» To do: In the records below, find the line with "red plate E5:E6", then retype it and every following line exactly, stopping after the line with "white slope D1:E1". Leave the pictures out.

[Object state comparisons]
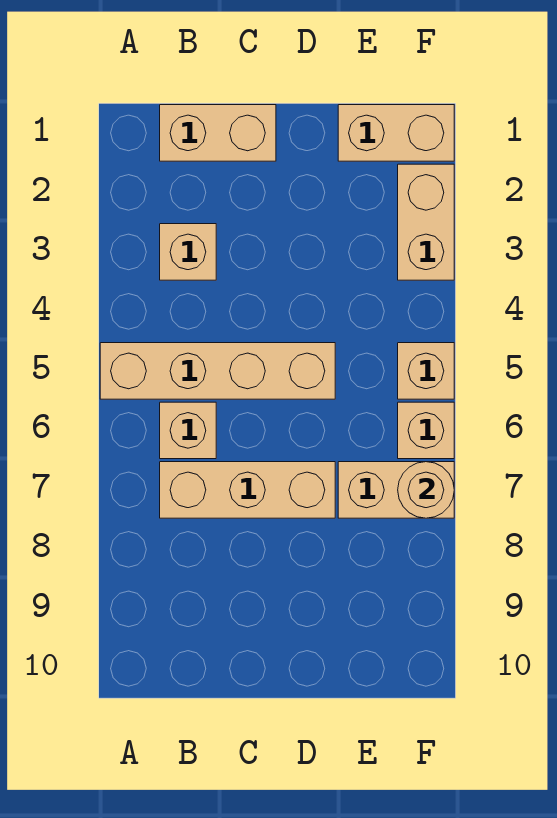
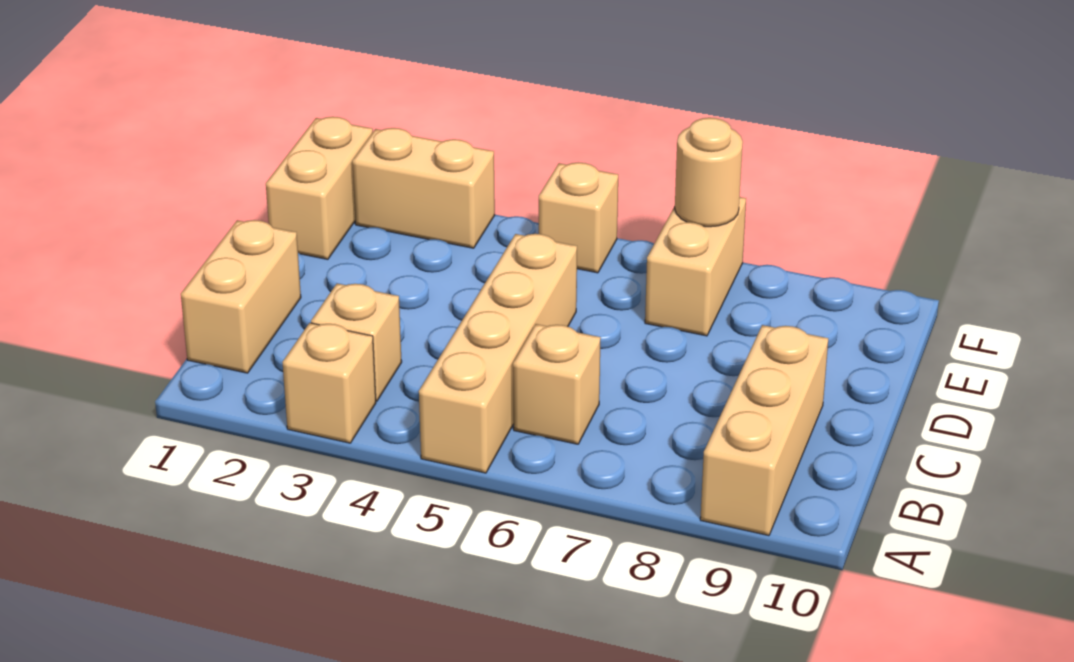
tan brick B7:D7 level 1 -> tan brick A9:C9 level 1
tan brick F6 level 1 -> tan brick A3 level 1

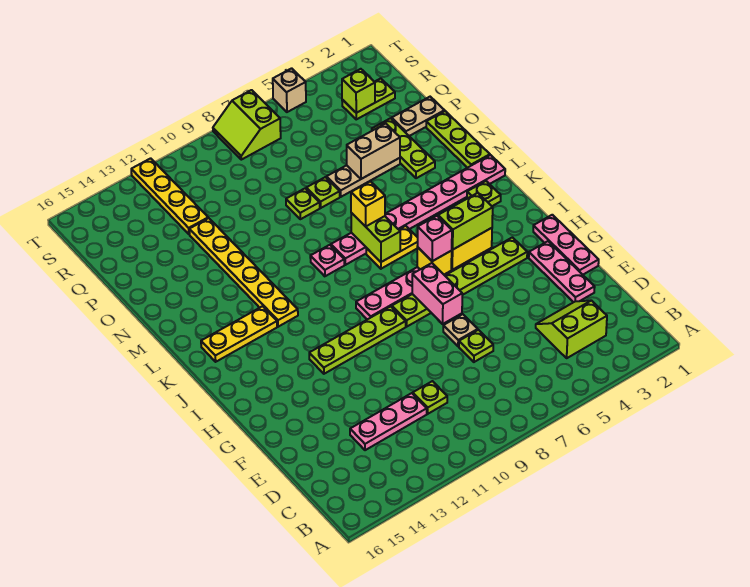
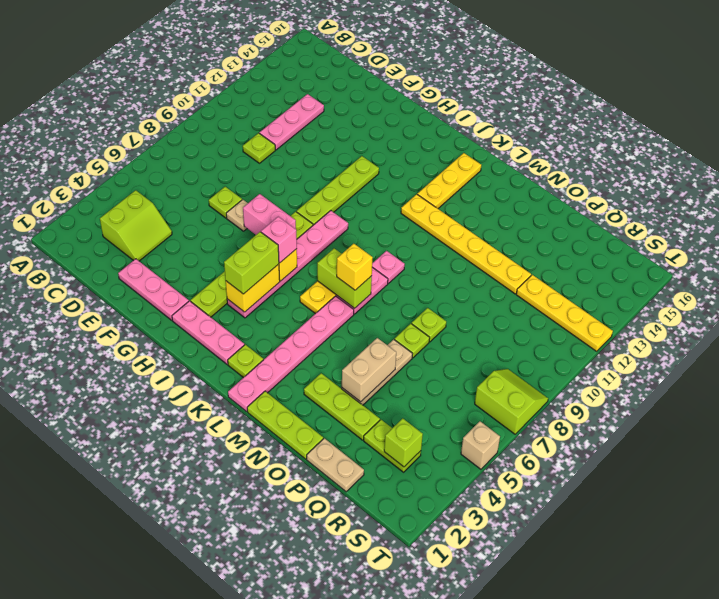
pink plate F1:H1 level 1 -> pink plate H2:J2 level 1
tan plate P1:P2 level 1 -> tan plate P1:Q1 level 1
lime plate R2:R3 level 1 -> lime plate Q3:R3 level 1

---

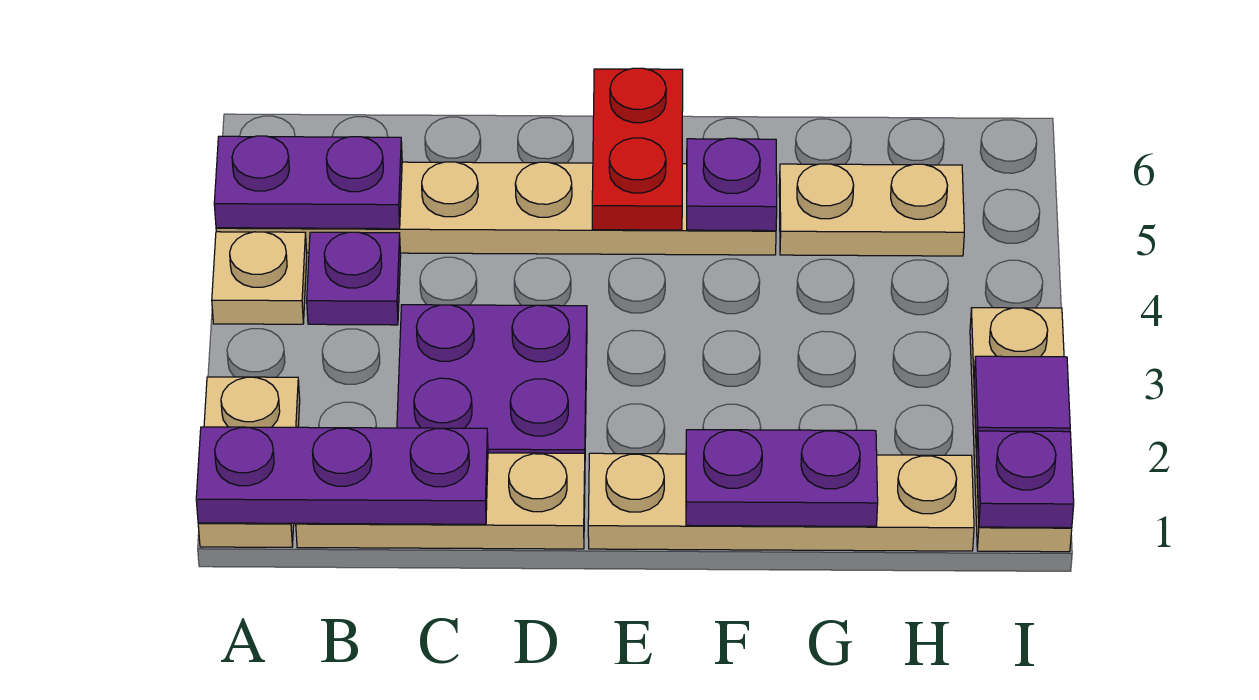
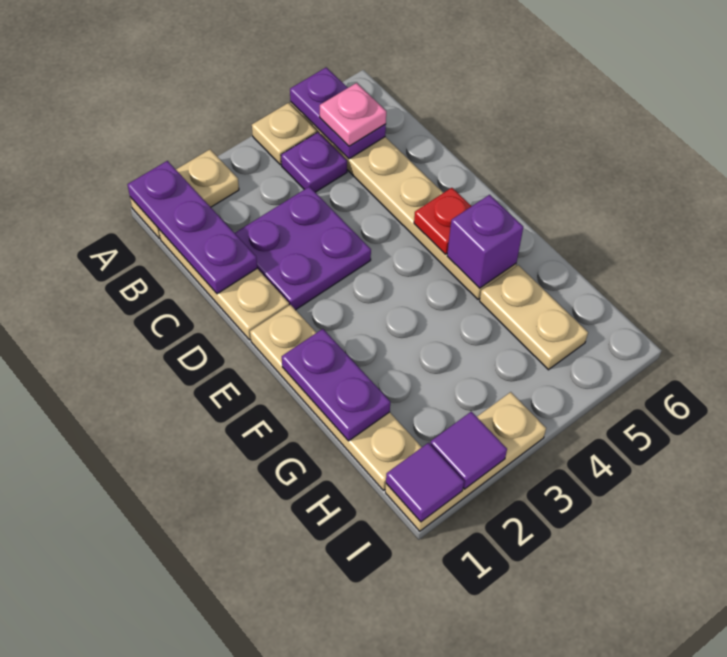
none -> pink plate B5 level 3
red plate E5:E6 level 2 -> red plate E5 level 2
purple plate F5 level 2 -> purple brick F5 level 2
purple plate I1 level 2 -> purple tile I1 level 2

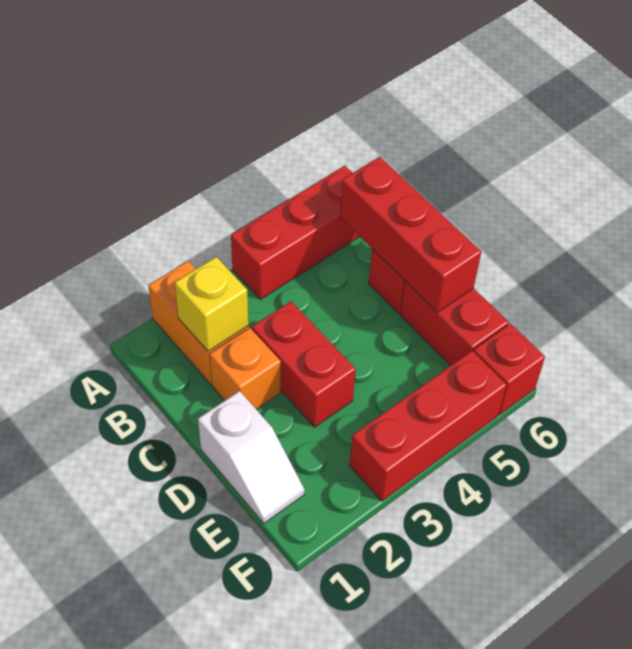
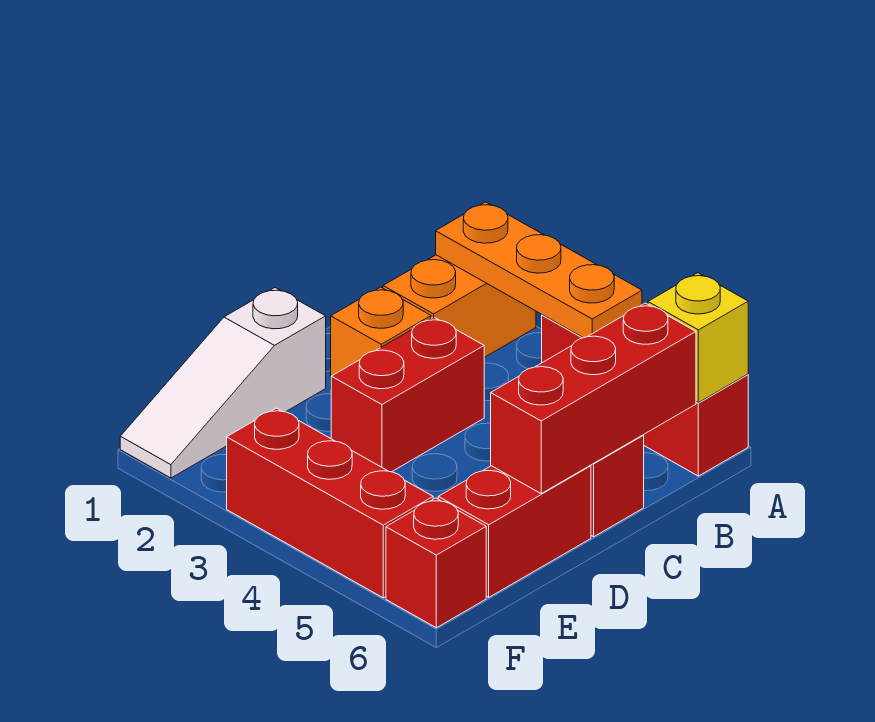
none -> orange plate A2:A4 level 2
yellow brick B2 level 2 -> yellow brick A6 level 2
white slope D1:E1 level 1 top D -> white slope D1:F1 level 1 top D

» Exercise result:
red plate E5:E6 level 2 -> red plate E5 level 2
purple plate F5 level 2 -> purple brick F5 level 2
purple plate I1 level 2 -> purple tile I1 level 2

none -> orange plate A2:A4 level 2
yellow brick B2 level 2 -> yellow brick A6 level 2
white slope D1:E1 level 1 top D -> white slope D1:F1 level 1 top D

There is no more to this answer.